## Instructions to follow
Transcribe, exactly as they appear, only the lines from the one holding "(307, 222) = (219, 233): blue" through the end of the entries below.

——

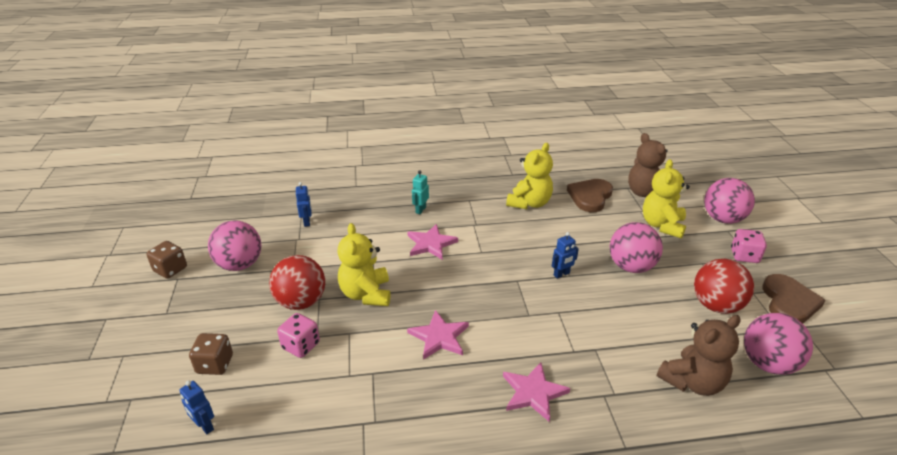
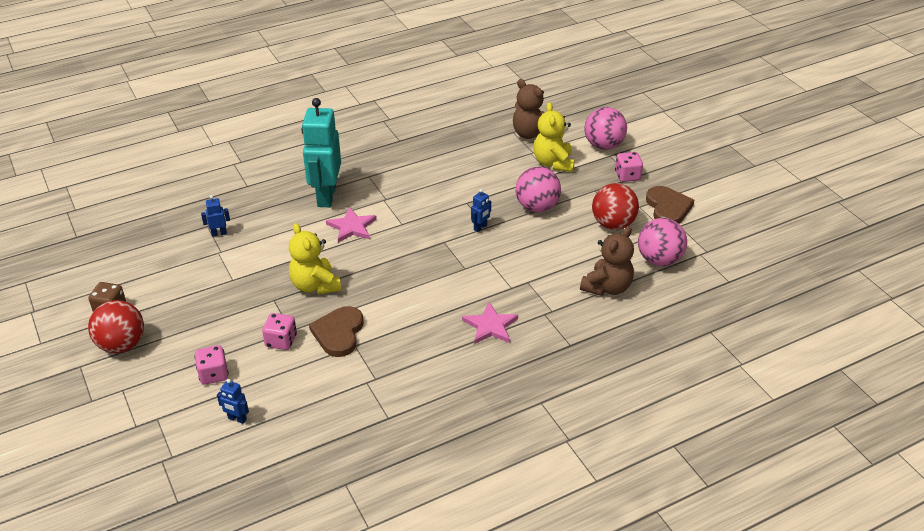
camera: 20 degrees left, 5 degrees up
(215, 364) = (213, 374): brown dice -> pink dice
(240, 265) = (178, 288): pink ball -> none
(301, 302) = (259, 306): red ball -> red ball (122, 344)
(307, 222) = (219, 233): blue robot -> blue robot turned 75 degrees counterclockwise
(420, 210) = (326, 196): turquoise robot -> turquoise robot, size x2.46
(439, 337) = (397, 304): pink star -> none
(529, 203) = (427, 167): yellow teddy bear -> none
(590, 197) = (481, 148): brown heart -> brown heart (338, 333)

——

## Answer to the exercise
(307, 222) = (219, 233): blue robot -> blue robot turned 75 degrees counterclockwise
(420, 210) = (326, 196): turquoise robot -> turquoise robot, size x2.46
(439, 337) = (397, 304): pink star -> none
(529, 203) = (427, 167): yellow teddy bear -> none
(590, 197) = (481, 148): brown heart -> brown heart (338, 333)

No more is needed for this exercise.